DATA.
--- START ---

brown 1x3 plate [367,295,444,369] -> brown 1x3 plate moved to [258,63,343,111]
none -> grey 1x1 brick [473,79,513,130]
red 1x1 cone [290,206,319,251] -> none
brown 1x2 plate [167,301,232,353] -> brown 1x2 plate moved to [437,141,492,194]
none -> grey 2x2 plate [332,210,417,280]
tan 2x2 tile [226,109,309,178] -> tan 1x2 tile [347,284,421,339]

--- END ---

WHAT NEEDS TO BE DONE. Your output must be one number: how many lines of the listing include "grey".

ANSWER BOX. 2